Pictures must not appear; the answer is exactly the lines from the one that holds "SOIL3 pin AO: B15 -> A0" through the end of the material.
════
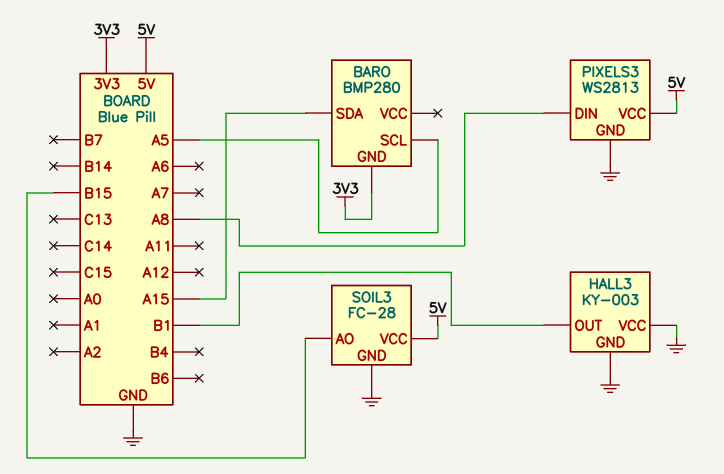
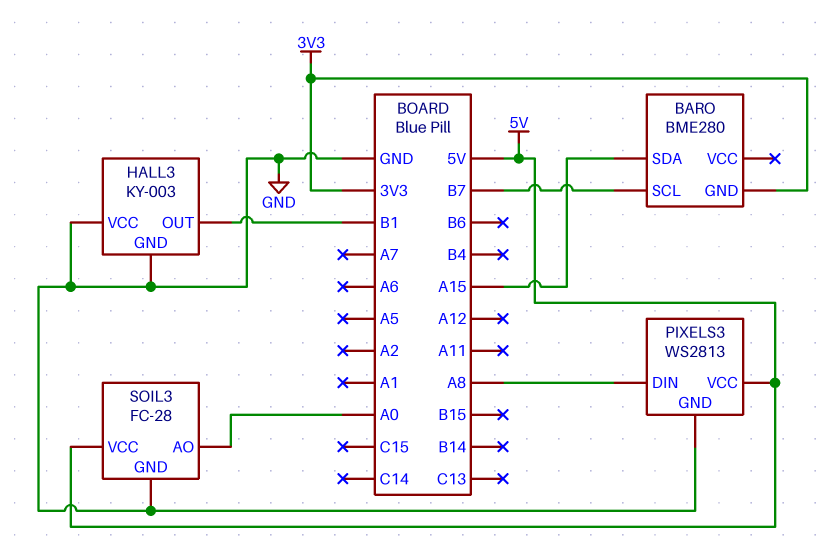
BARO: BMP280 -> BME280
BARO pin SCL: A5 -> B7
SOIL3 pin AO: B15 -> A0

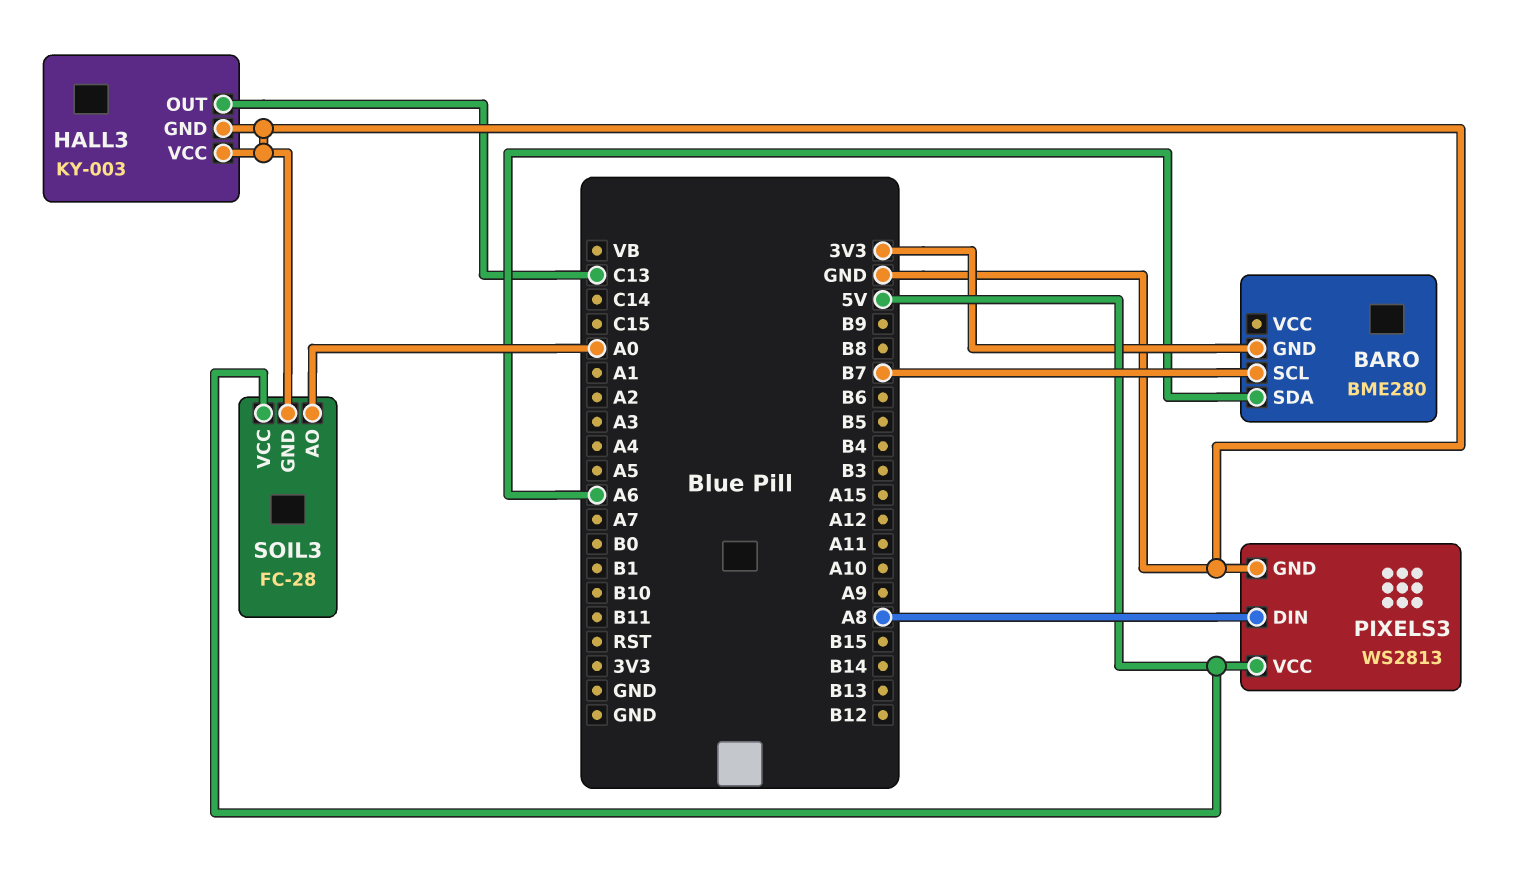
BARO pin SDA: A15 -> A6
HALL3 pin OUT: B1 -> C13

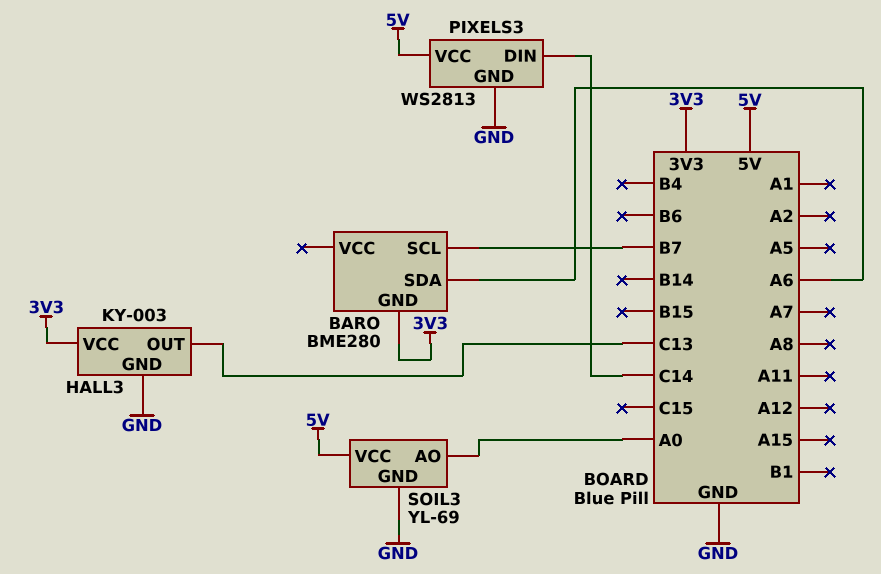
HALL3 pin VCC: GND -> 3V3
PIXELS3 pin DIN: A8 -> C14
SOIL3: FC-28 -> YL-69

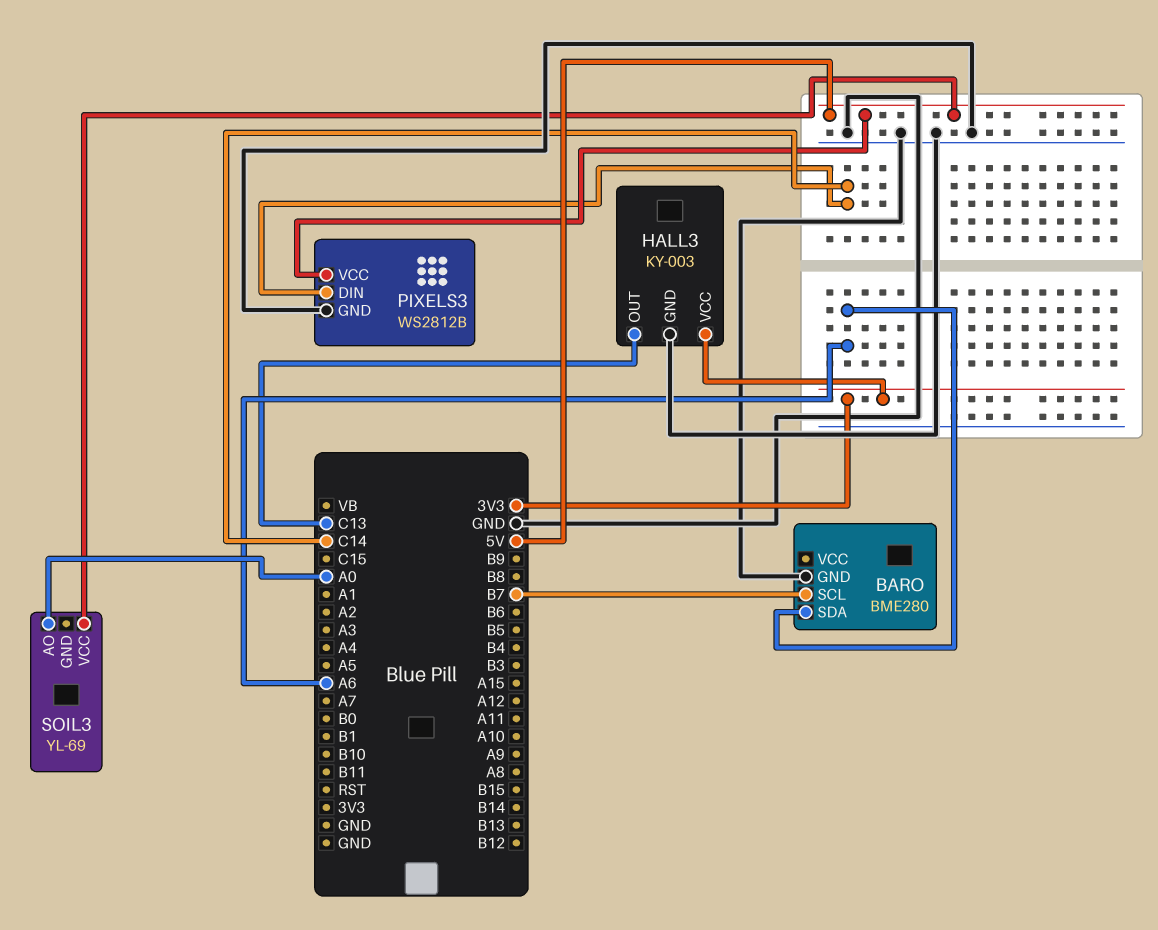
BARO pin GND: 3V3 -> GND
PIXELS3: WS2813 -> WS2812B
SOIL3 pin GND: GND -> none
════
Response area »
SOIL3 pin AO: B15 -> A0

BARO pin SDA: A15 -> A6
HALL3 pin OUT: B1 -> C13

HALL3 pin VCC: GND -> 3V3
PIXELS3 pin DIN: A8 -> C14
SOIL3: FC-28 -> YL-69

BARO pin GND: 3V3 -> GND
PIXELS3: WS2813 -> WS2812B
SOIL3 pin GND: GND -> none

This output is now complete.